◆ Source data

****

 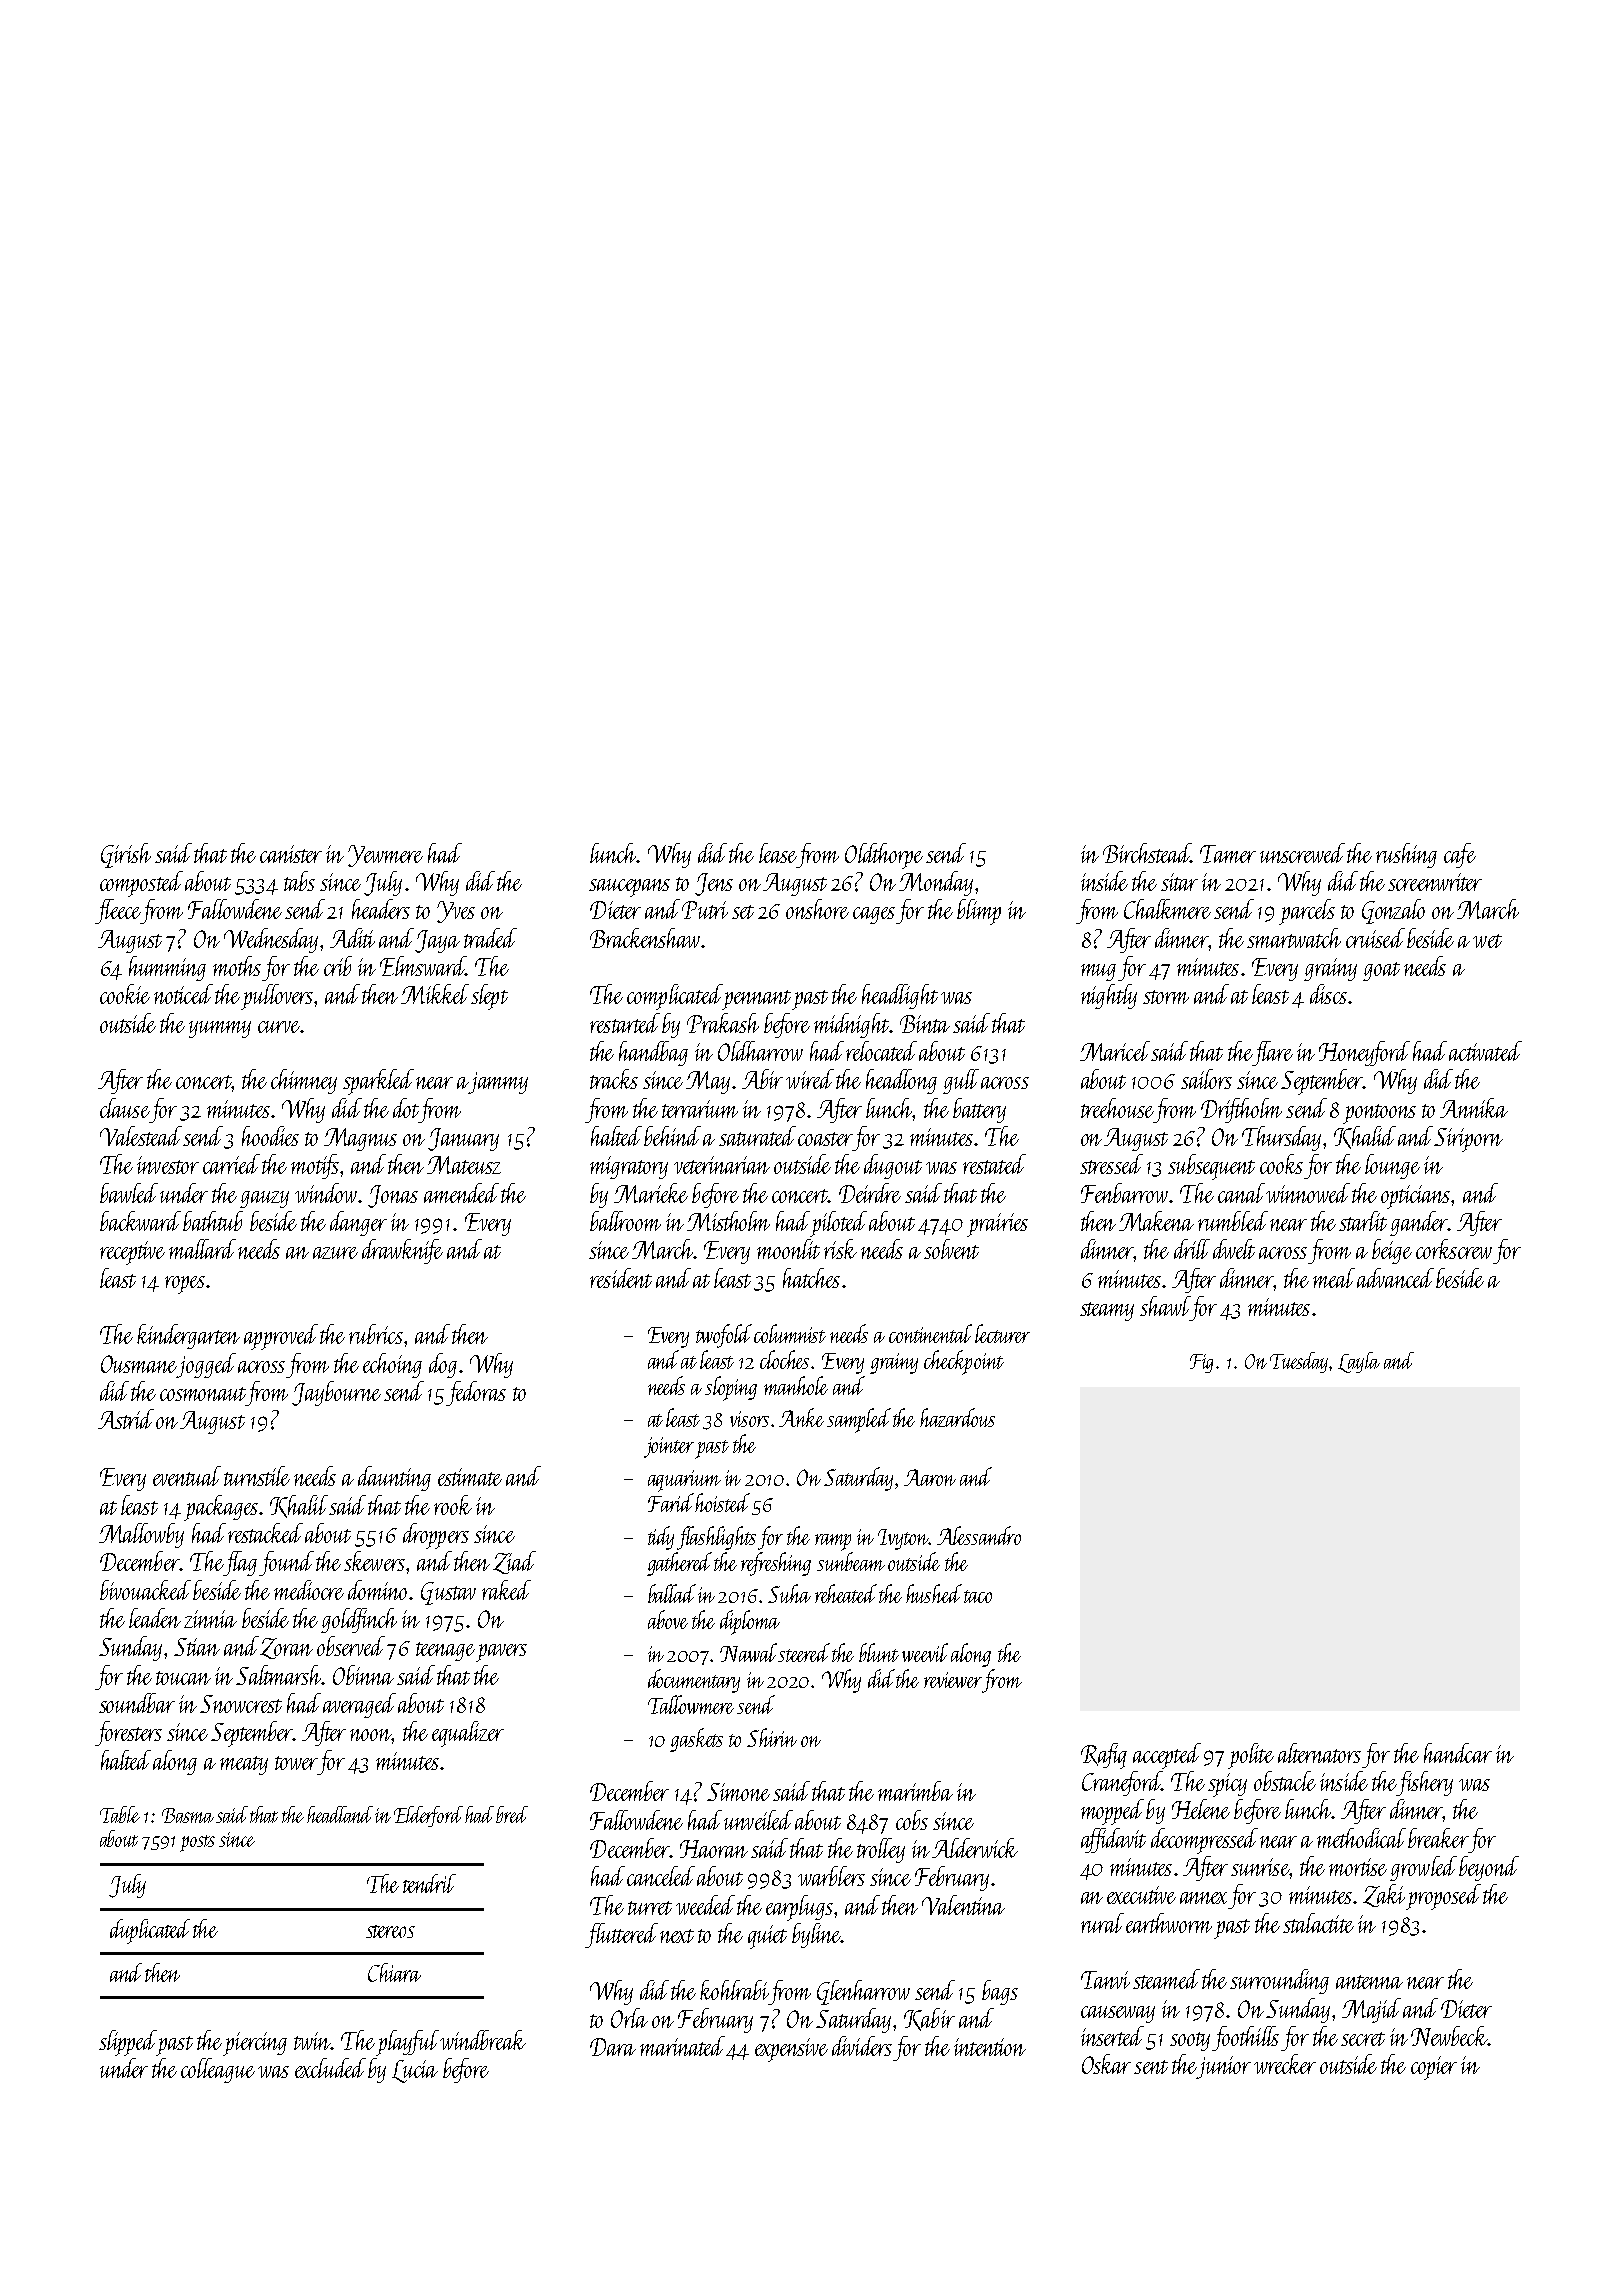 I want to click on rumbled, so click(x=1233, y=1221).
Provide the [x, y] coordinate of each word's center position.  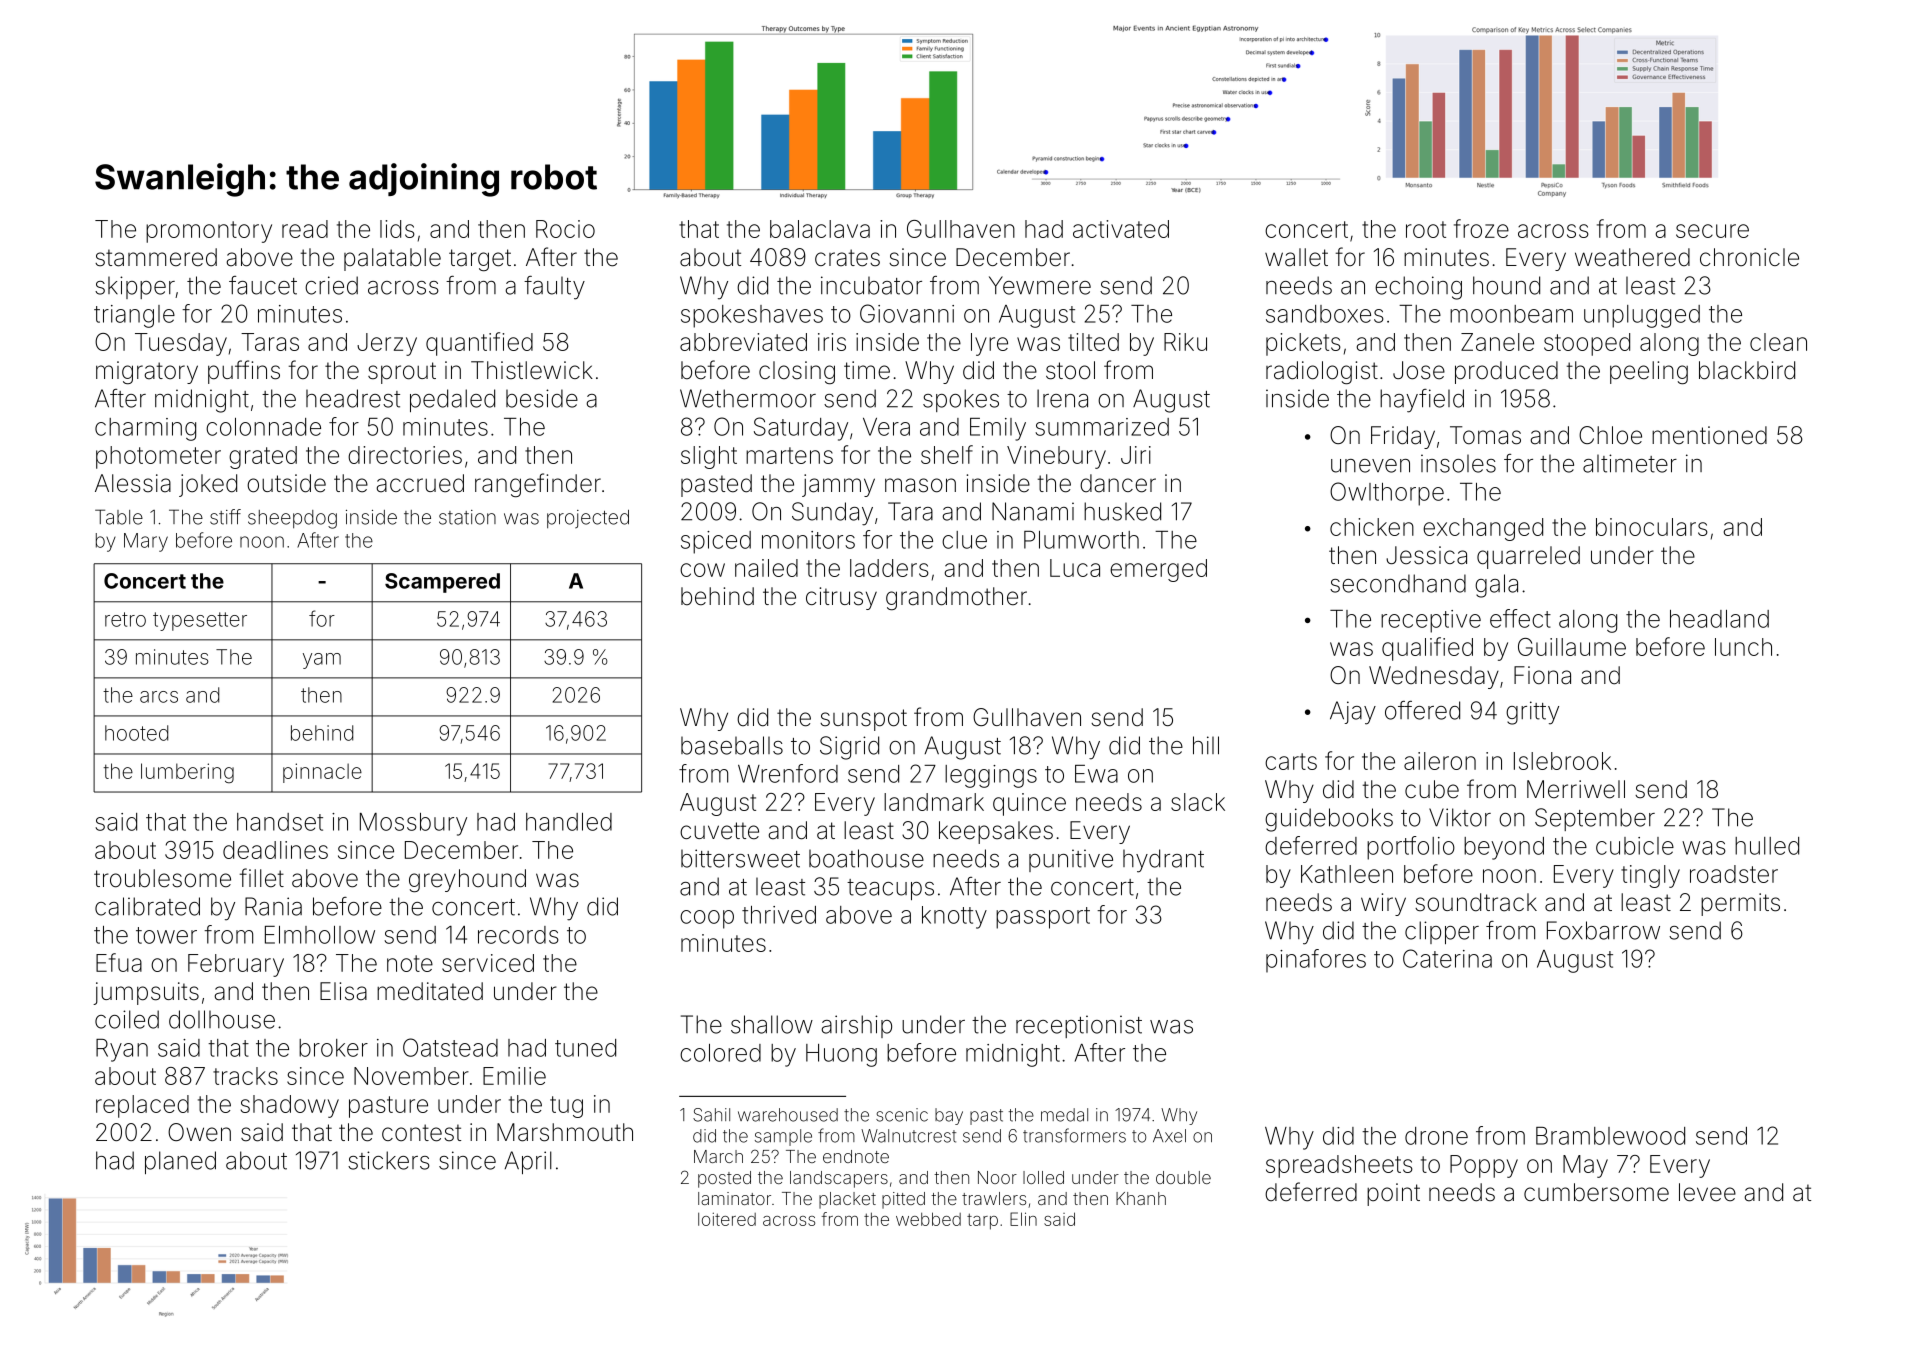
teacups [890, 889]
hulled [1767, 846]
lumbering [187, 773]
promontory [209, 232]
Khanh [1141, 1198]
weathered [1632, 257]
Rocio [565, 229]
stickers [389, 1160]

****

◆ Work to complete
Rewrite all the source data above, replacing "center position" with "midpoint" and keeping everything else unchanged. Leave the pictures out of your answer.

◆ Task solution
  I want to click on rumbled, so click(x=1233, y=1221).
Provide the [x, y] coordinate of each word's midpoint.  
teacups [890, 889]
hulled [1767, 846]
lumbering [187, 773]
promontory [209, 232]
Khanh [1141, 1198]
weathered [1632, 257]
Rocio [565, 229]
stickers [389, 1160]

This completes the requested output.